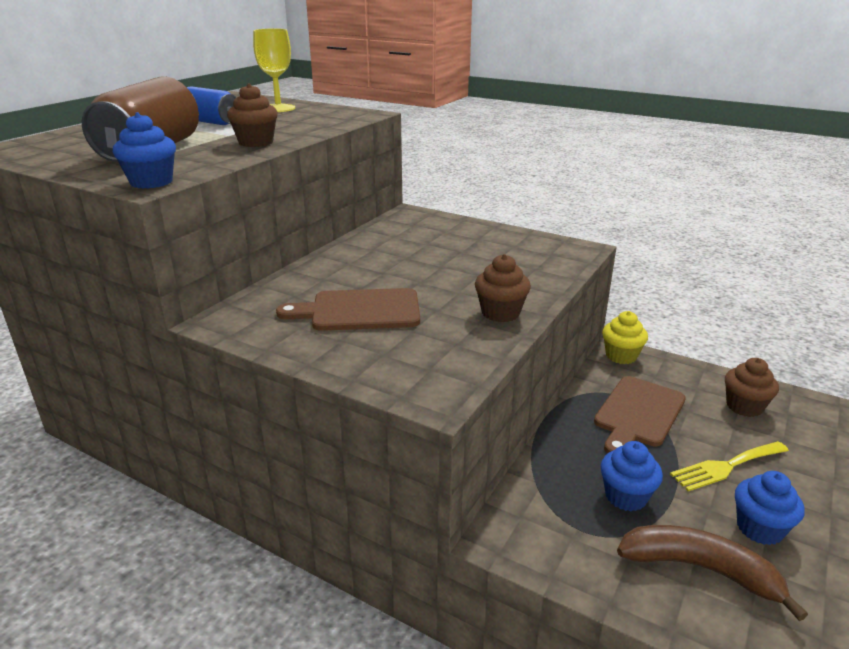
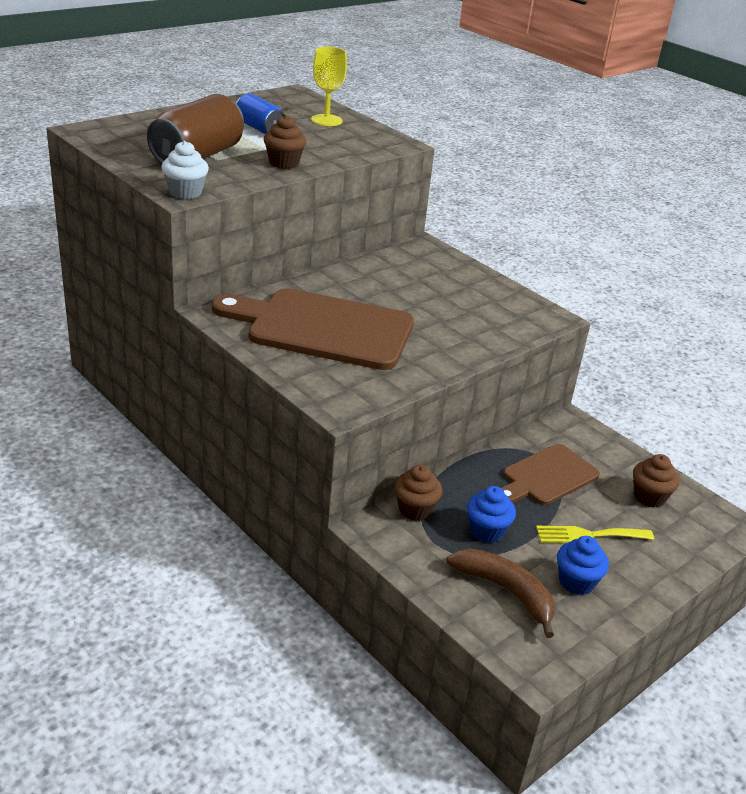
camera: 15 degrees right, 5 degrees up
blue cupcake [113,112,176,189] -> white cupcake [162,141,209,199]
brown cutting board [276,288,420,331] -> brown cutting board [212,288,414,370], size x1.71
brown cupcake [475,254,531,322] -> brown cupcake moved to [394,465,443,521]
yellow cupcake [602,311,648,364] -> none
□ □ □ □ □ □ □
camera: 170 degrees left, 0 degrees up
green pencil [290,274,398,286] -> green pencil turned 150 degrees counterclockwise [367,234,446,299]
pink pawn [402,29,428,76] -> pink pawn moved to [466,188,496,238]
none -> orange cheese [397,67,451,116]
□ □ □ □ □ □ □
**WHAT THE TASK REQUIRES**
The expected answer is a copy of each line in the listing above that contains "cupcake".

**EXPECTED ANSWER**
blue cupcake [113,112,176,189] -> white cupcake [162,141,209,199]
brown cupcake [475,254,531,322] -> brown cupcake moved to [394,465,443,521]
yellow cupcake [602,311,648,364] -> none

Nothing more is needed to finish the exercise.